- Required work: After finding the line that contains "brown brick B2:B3", give again that line and each one following it, exactly, until the records end.

- Extracted data:
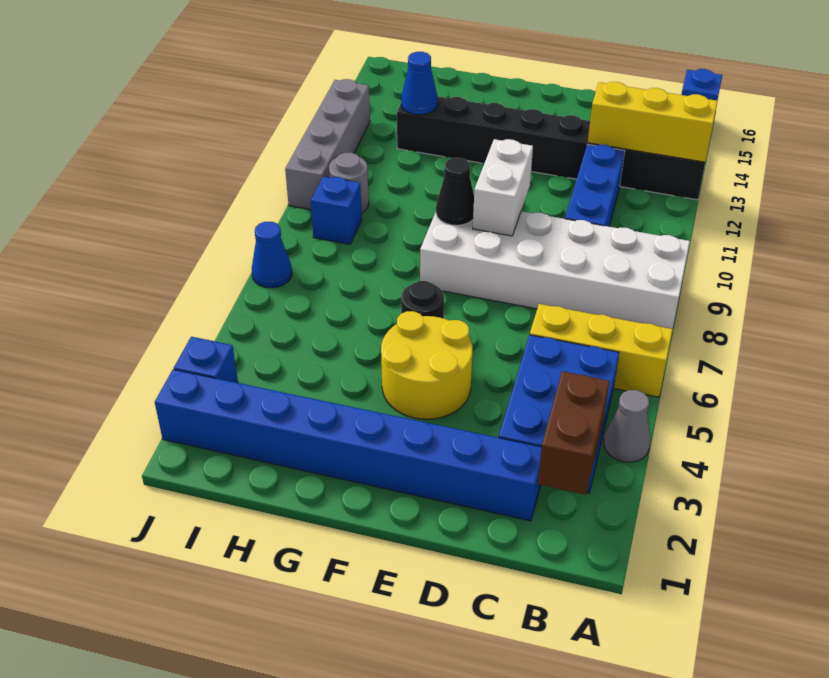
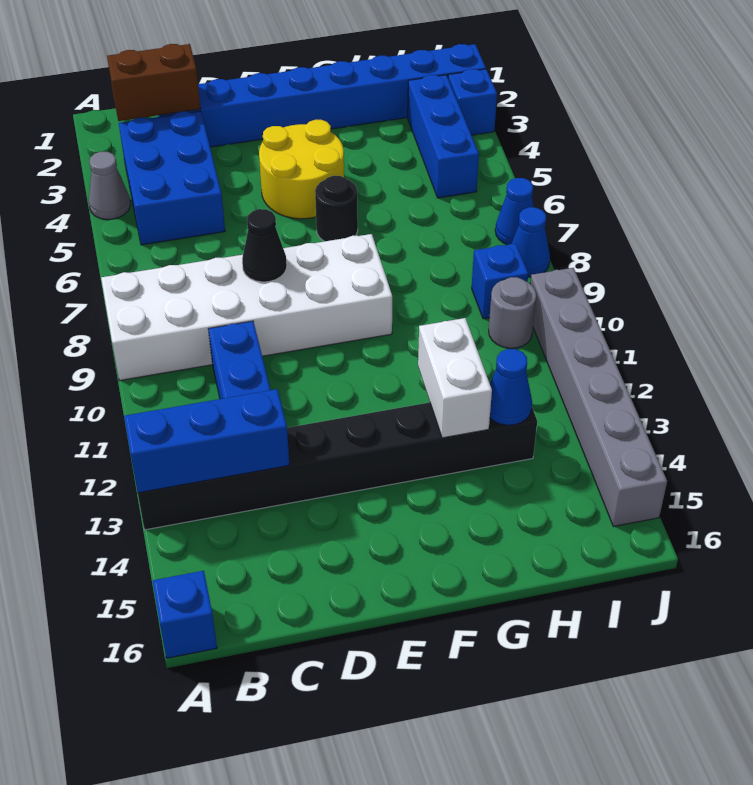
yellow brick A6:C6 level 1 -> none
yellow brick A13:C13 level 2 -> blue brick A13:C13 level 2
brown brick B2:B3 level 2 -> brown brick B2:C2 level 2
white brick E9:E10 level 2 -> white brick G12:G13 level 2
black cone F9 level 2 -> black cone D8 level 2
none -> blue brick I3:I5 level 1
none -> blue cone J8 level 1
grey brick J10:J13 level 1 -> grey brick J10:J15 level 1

- Answer:
brown brick B2:B3 level 2 -> brown brick B2:C2 level 2
white brick E9:E10 level 2 -> white brick G12:G13 level 2
black cone F9 level 2 -> black cone D8 level 2
none -> blue brick I3:I5 level 1
none -> blue cone J8 level 1
grey brick J10:J13 level 1 -> grey brick J10:J15 level 1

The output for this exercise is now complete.